### What is required
Repeat every entry word for word, skipping the pictures.

[Records from a collection]
____________________

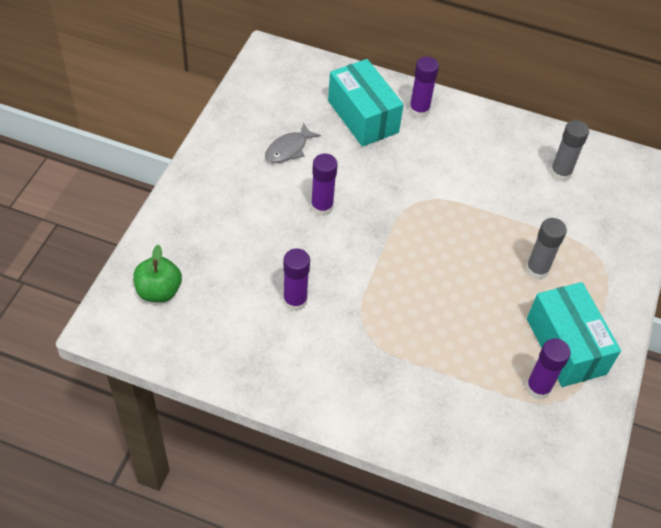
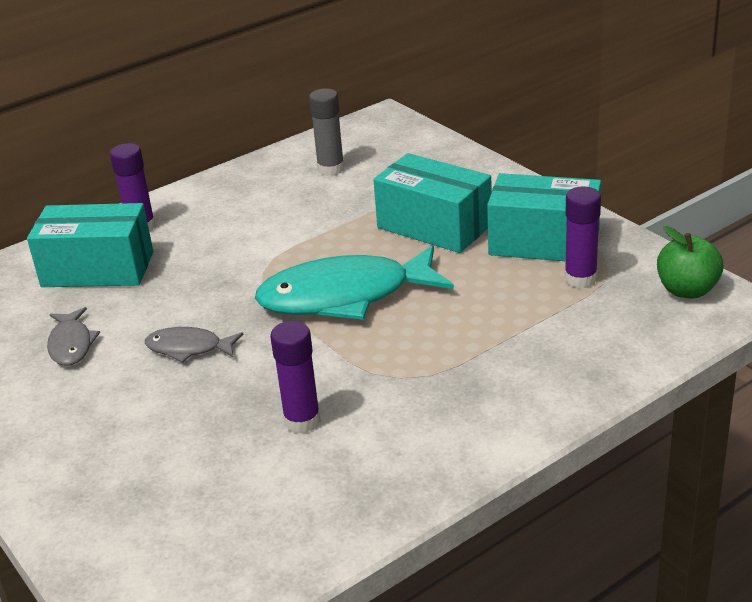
camera: 50 degrees left, 20 degrees down
(159, 291) = (157, 551): green apple -> green apple (687, 290)
(322, 207) = (189, 348): purple glue stick -> grey fish
(424, 259) = (345, 296): none -> turquoise fish
(537, 270) = (434, 226): grey glue stick -> turquoise box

____________________

### Solution
camera: 50 degrees left, 20 degrees down
(159, 291) = (157, 551): green apple -> green apple (687, 290)
(322, 207) = (189, 348): purple glue stick -> grey fish
(424, 259) = (345, 296): none -> turquoise fish
(537, 270) = (434, 226): grey glue stick -> turquoise box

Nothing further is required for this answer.